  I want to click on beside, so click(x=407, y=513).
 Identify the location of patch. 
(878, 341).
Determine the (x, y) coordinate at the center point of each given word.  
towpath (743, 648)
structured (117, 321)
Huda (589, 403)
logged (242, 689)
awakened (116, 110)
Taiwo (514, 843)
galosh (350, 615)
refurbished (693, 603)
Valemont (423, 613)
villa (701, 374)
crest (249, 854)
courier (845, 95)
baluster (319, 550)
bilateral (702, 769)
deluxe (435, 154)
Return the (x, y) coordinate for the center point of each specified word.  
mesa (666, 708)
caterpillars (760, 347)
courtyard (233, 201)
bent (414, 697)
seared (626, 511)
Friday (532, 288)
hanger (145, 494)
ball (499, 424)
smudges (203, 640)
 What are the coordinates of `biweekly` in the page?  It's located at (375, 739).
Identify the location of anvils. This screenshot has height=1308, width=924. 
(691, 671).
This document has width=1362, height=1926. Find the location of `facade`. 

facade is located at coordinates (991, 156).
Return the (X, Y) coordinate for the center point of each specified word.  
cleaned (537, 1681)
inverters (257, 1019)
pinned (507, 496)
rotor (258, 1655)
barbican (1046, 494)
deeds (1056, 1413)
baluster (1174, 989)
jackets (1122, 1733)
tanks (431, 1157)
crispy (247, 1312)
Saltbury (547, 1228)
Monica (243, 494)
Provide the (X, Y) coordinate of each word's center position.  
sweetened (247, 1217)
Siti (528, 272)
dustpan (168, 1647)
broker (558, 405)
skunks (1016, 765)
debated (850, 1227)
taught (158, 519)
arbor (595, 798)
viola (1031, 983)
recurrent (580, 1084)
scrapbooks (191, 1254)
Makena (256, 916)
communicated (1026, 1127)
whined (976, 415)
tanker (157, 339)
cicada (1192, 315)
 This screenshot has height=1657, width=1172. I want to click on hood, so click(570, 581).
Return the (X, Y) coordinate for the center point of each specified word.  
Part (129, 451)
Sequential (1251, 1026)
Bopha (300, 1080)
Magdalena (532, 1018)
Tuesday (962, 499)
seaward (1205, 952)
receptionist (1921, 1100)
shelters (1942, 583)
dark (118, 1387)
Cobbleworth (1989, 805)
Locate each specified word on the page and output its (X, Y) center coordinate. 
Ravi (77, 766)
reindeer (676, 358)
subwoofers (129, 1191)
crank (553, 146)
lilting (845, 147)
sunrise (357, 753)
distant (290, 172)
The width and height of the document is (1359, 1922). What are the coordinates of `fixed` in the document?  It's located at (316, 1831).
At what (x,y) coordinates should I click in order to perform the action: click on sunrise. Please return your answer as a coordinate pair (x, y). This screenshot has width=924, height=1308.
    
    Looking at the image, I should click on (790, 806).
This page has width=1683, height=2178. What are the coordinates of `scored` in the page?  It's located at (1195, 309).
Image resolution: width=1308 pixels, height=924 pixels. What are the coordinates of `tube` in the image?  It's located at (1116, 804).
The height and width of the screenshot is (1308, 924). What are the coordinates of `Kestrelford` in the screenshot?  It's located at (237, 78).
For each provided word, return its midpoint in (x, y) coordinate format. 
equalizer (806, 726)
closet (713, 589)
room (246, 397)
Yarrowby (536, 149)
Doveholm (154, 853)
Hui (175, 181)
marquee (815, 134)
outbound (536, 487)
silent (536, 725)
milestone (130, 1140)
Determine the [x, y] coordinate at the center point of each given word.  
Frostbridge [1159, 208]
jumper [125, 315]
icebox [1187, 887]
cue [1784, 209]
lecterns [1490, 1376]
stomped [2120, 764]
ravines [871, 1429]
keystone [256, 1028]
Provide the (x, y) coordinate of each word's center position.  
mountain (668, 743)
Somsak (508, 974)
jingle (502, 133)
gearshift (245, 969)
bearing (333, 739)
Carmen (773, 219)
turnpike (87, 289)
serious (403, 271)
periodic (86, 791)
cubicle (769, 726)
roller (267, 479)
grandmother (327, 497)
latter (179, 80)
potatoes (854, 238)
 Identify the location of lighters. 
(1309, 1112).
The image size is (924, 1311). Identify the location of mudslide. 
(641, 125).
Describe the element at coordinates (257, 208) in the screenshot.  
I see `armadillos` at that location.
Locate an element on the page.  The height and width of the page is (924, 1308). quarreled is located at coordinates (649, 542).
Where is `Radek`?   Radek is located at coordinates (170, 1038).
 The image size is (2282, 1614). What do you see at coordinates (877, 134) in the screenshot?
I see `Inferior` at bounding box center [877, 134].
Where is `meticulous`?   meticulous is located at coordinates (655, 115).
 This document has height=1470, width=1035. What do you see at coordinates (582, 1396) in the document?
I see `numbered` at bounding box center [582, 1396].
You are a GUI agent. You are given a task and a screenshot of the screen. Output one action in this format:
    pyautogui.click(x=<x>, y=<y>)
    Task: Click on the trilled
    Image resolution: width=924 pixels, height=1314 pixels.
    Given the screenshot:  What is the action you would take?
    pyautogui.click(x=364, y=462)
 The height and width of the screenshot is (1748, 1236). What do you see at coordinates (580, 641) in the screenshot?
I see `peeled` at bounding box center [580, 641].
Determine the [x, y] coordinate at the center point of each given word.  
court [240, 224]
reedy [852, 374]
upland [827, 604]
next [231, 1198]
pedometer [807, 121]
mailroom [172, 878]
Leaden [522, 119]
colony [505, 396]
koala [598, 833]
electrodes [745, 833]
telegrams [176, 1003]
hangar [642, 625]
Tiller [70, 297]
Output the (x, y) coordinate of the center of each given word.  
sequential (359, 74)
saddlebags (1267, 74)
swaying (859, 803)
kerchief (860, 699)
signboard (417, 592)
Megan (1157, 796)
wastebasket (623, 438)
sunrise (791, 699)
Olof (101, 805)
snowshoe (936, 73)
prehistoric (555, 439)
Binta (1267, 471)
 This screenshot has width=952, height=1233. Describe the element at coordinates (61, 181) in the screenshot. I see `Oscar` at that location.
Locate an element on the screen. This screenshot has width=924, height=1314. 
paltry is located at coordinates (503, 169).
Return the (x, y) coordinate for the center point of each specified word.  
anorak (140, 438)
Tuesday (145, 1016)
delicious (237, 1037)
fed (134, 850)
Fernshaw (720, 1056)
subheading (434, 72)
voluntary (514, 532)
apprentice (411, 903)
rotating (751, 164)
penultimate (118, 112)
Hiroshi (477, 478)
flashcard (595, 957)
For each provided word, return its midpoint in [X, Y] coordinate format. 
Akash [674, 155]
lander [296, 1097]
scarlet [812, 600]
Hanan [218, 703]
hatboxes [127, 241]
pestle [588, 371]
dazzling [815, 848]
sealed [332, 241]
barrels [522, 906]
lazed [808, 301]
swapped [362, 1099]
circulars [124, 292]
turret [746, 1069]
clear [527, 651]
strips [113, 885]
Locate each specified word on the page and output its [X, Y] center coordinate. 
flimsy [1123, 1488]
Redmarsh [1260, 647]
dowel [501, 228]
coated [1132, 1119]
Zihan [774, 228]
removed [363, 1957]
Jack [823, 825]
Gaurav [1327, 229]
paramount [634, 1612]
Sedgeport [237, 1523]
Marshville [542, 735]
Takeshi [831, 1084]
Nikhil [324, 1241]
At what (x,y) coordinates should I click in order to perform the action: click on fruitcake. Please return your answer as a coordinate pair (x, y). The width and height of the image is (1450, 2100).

☆ ☆ ☆ ☆ ☆

Task details: Reproduce the lines above word for word, starting with the very first line and ending after the line that contains "baluster (1174, 989)".

Output for this task:
  I want to click on beside, so click(x=407, y=513).
 Identify the location of patch. 
(878, 341).
Determine the (x, y) coordinate at the center point of each given word.  
towpath (743, 648)
structured (117, 321)
Huda (589, 403)
logged (242, 689)
awakened (116, 110)
Taiwo (514, 843)
galosh (350, 615)
refurbished (693, 603)
Valemont (423, 613)
villa (701, 374)
crest (249, 854)
courier (845, 95)
baluster (319, 550)
bilateral (702, 769)
deluxe (435, 154)
Return the (x, y) coordinate for the center point of each specified word.  
mesa (666, 708)
caterpillars (760, 347)
courtyard (233, 201)
bent (414, 697)
seared (626, 511)
Friday (532, 288)
hanger (145, 494)
ball (499, 424)
smudges (203, 640)
 What are the coordinates of `biweekly` in the page?  It's located at (375, 739).
Identify the location of anvils. This screenshot has height=1308, width=924. 
(691, 671).
This document has width=1362, height=1926. Find the location of `facade`. 

facade is located at coordinates (991, 156).
Return the (X, Y) coordinate for the center point of each specified word.  
cleaned (537, 1681)
inverters (257, 1019)
pinned (507, 496)
rotor (258, 1655)
barbican (1046, 494)
deeds (1056, 1413)
baluster (1174, 989)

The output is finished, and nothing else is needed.